Gather every line of the material below that contains the string "kern", counting only matches with the same letter case, and copy those lines.

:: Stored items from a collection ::
################

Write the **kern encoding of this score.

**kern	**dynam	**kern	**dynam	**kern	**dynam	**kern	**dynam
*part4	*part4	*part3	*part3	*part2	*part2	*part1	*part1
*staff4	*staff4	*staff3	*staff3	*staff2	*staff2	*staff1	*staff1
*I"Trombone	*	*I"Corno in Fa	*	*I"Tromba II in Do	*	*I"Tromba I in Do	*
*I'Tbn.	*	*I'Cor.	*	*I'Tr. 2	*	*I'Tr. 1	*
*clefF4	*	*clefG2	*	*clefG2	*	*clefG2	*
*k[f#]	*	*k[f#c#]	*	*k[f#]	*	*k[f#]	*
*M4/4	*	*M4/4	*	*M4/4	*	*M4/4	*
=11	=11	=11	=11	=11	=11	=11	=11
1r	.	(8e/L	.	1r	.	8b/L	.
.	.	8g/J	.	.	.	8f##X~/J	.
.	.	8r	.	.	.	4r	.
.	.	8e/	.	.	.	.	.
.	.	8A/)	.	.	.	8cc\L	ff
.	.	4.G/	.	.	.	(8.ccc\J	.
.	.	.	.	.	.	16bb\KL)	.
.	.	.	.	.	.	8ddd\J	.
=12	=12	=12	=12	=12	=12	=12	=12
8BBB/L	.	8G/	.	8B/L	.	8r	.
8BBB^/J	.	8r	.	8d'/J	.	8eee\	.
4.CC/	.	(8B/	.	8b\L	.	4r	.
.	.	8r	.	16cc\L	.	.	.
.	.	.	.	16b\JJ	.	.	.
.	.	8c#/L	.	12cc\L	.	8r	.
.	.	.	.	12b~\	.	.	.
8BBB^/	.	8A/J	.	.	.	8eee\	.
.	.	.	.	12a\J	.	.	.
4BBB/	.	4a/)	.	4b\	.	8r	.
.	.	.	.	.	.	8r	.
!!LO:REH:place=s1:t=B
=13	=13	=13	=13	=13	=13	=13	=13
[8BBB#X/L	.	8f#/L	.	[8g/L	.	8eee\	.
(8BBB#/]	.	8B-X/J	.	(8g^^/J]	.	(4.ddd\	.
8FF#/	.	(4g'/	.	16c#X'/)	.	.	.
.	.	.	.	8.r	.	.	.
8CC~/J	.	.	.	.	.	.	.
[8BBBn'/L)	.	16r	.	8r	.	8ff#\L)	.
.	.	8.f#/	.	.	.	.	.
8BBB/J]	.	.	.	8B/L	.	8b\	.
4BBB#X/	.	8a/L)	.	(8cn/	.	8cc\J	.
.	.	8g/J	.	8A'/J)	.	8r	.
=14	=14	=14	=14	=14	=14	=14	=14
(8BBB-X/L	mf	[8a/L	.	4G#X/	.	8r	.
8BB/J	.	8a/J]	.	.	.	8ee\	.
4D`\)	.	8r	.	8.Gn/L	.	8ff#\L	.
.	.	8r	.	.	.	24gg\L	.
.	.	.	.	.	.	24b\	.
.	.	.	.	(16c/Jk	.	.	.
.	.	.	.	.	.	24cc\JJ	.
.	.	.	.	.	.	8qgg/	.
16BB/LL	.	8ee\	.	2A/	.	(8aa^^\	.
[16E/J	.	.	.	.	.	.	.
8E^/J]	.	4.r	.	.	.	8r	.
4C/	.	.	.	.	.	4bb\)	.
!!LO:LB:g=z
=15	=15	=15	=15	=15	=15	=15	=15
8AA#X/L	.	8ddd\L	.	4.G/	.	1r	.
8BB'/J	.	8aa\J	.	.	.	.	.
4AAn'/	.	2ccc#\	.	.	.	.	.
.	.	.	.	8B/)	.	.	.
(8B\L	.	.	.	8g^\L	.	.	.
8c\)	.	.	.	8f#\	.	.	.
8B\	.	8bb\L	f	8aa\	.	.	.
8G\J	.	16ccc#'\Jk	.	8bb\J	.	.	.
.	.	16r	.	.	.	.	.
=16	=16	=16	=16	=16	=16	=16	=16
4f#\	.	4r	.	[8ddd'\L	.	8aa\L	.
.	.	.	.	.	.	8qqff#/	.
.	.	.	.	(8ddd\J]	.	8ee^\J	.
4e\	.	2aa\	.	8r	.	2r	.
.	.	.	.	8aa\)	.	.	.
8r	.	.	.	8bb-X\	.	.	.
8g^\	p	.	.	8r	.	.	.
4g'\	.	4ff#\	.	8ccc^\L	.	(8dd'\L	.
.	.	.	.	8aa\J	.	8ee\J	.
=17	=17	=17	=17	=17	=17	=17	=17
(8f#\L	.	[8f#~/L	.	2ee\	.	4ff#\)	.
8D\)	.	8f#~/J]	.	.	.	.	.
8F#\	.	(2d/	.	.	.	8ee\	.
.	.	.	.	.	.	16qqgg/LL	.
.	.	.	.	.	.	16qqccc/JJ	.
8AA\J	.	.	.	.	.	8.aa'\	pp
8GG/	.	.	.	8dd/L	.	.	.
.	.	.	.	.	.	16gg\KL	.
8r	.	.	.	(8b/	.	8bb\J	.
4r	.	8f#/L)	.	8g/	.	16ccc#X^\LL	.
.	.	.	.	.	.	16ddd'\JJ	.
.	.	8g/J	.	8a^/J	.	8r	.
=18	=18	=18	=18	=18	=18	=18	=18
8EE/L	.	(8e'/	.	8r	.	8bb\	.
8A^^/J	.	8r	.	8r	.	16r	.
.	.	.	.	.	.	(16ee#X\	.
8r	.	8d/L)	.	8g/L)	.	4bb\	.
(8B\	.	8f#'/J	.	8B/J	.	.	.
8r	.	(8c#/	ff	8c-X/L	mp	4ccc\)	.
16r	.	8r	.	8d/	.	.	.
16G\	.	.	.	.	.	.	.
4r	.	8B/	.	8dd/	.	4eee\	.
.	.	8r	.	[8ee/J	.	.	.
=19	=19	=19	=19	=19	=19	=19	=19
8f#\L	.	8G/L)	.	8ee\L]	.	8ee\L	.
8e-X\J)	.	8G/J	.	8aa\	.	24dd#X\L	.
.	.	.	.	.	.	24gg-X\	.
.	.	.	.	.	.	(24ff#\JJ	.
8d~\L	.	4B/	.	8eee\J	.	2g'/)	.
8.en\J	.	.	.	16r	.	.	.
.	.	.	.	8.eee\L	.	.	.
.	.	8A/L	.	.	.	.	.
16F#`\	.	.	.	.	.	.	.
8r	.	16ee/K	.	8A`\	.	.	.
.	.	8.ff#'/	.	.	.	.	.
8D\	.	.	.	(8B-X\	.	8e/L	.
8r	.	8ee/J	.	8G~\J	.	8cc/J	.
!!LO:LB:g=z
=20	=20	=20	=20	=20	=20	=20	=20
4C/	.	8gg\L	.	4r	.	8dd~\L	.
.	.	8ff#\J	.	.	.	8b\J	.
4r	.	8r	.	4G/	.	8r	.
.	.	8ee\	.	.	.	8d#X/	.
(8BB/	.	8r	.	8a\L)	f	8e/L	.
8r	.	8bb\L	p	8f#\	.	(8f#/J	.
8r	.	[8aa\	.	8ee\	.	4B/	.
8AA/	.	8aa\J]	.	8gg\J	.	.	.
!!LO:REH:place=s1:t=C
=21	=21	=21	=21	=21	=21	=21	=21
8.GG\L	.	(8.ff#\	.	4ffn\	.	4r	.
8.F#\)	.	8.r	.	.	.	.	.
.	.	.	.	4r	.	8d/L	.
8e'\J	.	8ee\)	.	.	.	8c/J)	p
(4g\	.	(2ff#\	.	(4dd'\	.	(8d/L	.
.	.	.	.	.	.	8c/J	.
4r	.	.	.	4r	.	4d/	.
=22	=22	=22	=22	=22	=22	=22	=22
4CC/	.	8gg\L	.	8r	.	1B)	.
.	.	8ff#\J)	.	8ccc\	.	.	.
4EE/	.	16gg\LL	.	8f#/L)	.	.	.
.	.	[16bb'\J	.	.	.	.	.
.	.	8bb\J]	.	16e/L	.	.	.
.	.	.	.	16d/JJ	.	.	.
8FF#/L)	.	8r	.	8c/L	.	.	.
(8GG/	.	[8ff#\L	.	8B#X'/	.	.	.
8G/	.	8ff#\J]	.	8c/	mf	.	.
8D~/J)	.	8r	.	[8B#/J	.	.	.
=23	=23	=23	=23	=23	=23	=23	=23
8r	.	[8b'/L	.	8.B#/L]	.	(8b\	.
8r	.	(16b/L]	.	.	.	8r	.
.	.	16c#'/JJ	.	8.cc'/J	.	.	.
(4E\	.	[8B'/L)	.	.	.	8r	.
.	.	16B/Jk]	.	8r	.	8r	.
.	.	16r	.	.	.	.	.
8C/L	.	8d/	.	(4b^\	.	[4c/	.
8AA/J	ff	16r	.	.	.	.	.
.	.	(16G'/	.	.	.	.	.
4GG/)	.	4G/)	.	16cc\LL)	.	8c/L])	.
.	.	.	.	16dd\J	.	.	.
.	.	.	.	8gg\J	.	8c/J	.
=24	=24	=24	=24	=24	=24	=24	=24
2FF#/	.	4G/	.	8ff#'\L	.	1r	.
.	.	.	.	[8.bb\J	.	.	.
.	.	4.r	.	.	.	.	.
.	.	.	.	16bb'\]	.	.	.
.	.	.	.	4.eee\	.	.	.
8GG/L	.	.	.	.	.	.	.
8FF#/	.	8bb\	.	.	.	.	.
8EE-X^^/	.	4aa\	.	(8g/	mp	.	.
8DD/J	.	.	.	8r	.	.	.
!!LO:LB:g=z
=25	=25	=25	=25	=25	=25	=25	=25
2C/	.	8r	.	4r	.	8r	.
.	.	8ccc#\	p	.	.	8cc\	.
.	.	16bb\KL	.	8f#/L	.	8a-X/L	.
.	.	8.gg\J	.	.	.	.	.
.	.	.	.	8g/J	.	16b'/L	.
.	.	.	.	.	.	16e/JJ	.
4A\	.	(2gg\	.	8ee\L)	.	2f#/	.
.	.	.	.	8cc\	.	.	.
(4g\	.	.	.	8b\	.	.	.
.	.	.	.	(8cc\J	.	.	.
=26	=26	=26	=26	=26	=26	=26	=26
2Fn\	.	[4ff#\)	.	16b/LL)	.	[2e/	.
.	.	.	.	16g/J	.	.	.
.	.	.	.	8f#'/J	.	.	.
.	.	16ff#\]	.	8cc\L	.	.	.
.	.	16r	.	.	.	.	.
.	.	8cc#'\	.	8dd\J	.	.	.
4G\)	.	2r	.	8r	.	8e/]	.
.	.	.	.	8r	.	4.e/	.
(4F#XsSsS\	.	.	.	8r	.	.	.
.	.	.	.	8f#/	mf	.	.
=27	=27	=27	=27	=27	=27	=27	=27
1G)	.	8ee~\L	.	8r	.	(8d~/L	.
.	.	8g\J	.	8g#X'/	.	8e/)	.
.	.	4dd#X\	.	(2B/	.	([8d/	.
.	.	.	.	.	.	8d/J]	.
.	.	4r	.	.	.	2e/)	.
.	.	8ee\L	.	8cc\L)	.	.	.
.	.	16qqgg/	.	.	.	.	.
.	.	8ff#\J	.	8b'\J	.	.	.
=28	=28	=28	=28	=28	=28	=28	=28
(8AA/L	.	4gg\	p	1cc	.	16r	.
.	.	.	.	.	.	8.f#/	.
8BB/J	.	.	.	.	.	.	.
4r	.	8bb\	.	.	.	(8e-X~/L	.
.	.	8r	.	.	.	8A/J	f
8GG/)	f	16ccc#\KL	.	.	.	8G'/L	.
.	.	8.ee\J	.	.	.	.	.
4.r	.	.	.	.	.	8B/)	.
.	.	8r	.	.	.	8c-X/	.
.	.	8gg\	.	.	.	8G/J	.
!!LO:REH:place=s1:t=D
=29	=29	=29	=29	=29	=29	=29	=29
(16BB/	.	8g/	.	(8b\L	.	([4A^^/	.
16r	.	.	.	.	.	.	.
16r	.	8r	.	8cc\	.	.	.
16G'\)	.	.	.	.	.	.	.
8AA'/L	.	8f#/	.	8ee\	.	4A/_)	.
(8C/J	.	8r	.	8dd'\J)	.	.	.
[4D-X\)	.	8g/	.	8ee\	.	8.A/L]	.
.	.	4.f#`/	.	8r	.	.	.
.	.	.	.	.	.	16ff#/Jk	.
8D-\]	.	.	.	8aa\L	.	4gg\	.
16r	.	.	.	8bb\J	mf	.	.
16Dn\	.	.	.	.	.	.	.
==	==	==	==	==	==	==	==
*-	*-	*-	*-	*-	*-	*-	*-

################

:: ANSWER BELOW ::
Write the **kern encoding of this score.
**kern	**dynam	**kern	**dynam	**kern	**dynam	**kern	**dynam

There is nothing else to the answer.